Before-and-after scene images:
● ● ● ● ● ● ●

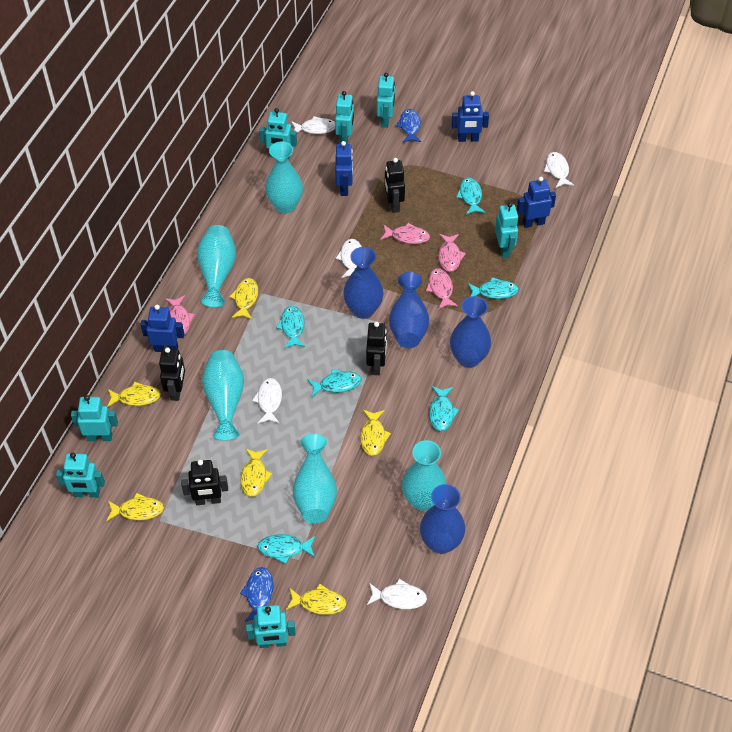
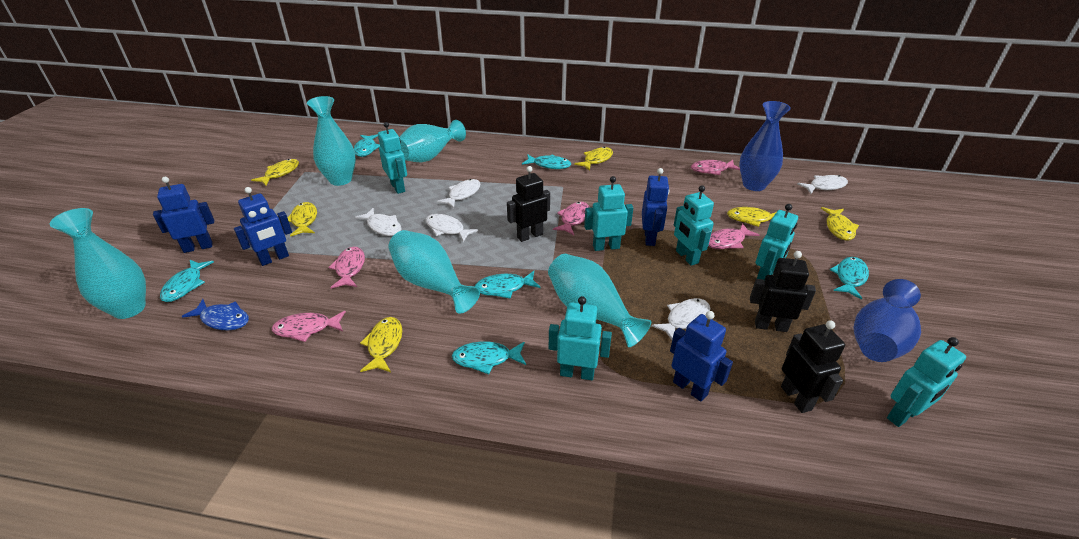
black robot: 4 -> 3
blue fish: 2 -> 1
blue vase: 4 -> 2
pink fish: 4 -> 5
turquoise robot: 7 -> 6

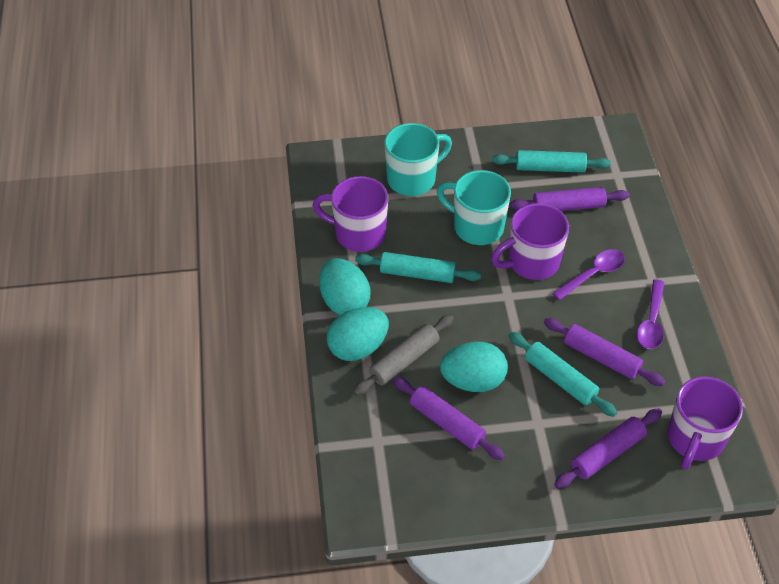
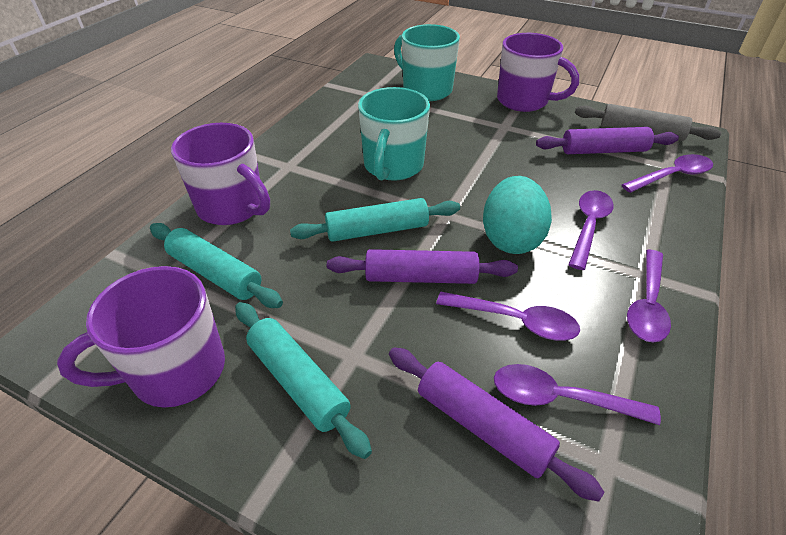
purple rolling pin: 4 -> 3
purple spoon: 2 -> 5
turquoise egg: 3 -> 1

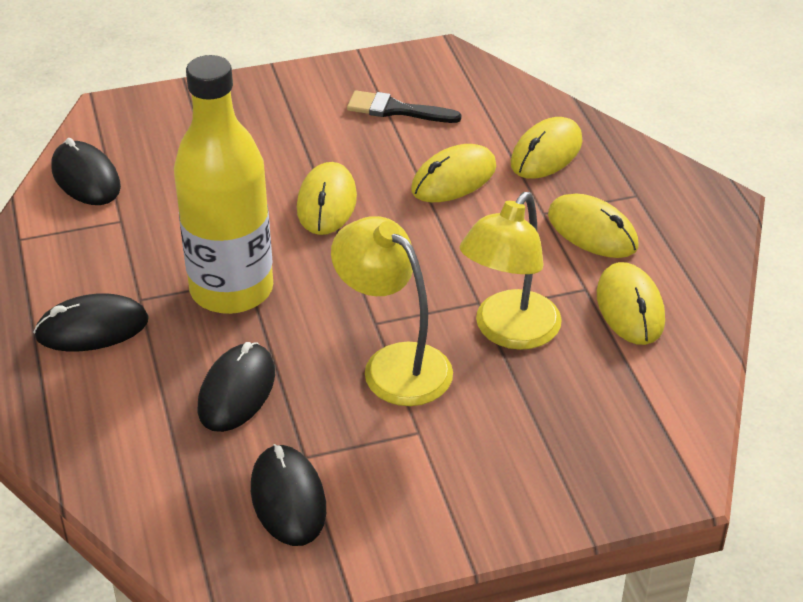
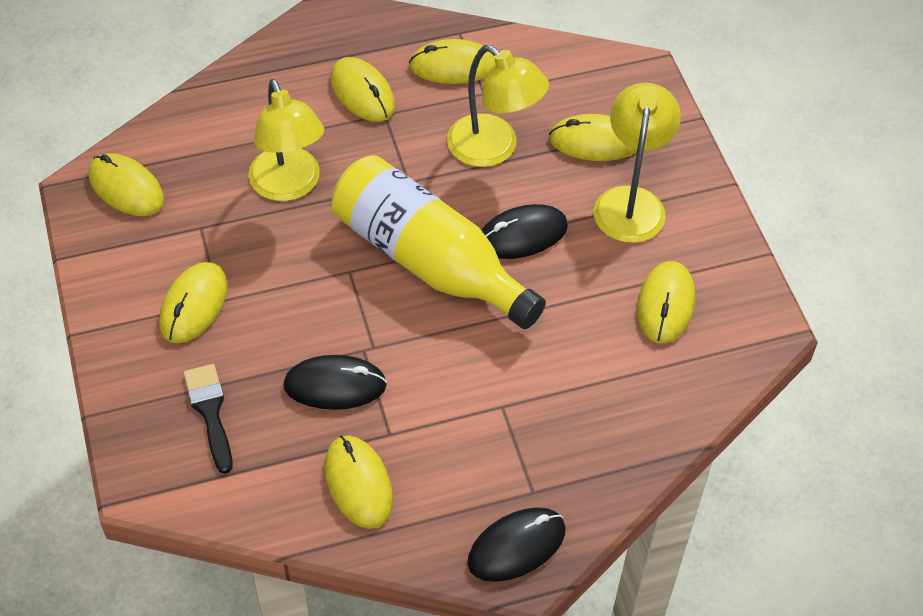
black mouse: 4 -> 3
yellow lamp: 2 -> 3
yellow mouse: 5 -> 7

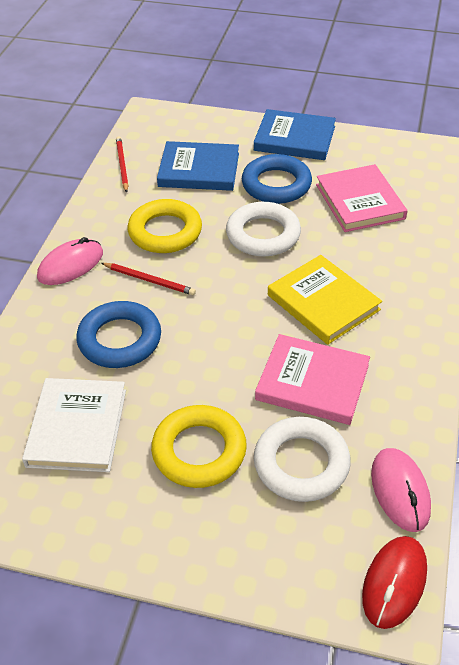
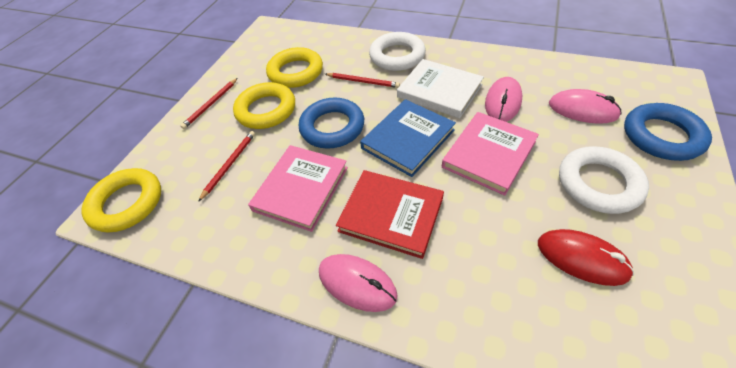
blue book: 2 -> 1
pink mouse: 2 -> 3
red book: 0 -> 1
red pencil: 2 -> 3
yellow book: 1 -> 0
yellow ring: 2 -> 3

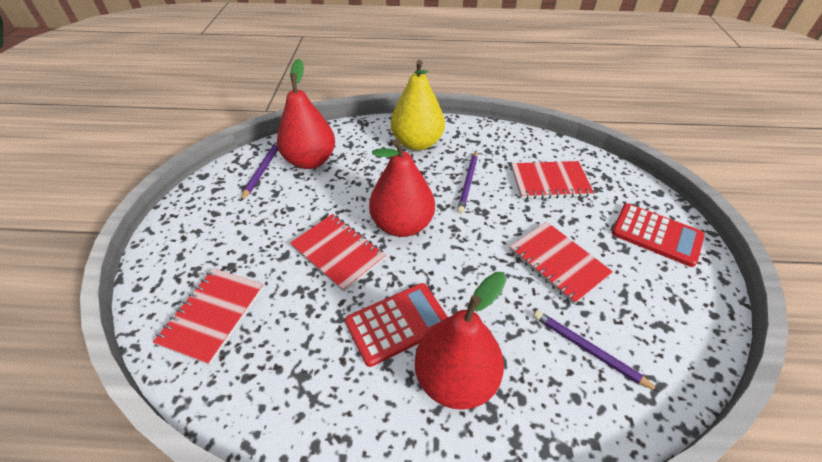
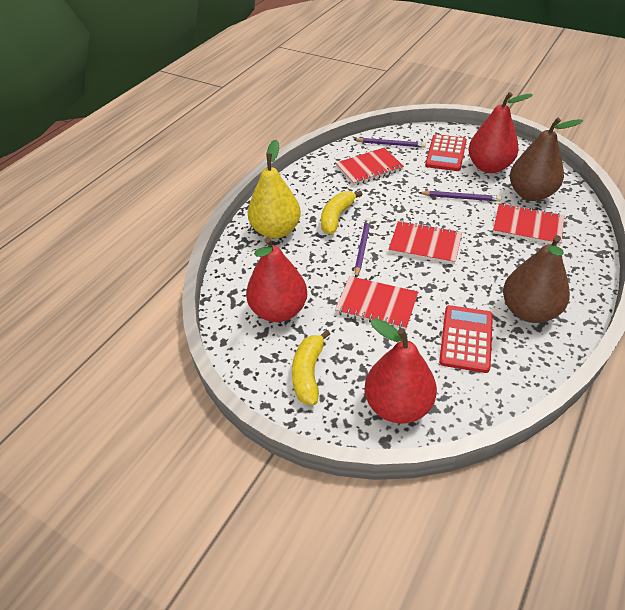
brown pear: 0 -> 2
yellow banana: 0 -> 2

● ● ● ● ● ● ●

Repeat the records above word for word, keeping no pictures in the copy.

Result of the task =
black robot: 4 -> 3
blue fish: 2 -> 1
blue vase: 4 -> 2
pink fish: 4 -> 5
turquoise robot: 7 -> 6

purple rolling pin: 4 -> 3
purple spoon: 2 -> 5
turquoise egg: 3 -> 1

black mouse: 4 -> 3
yellow lamp: 2 -> 3
yellow mouse: 5 -> 7

blue book: 2 -> 1
pink mouse: 2 -> 3
red book: 0 -> 1
red pencil: 2 -> 3
yellow book: 1 -> 0
yellow ring: 2 -> 3

brown pear: 0 -> 2
yellow banana: 0 -> 2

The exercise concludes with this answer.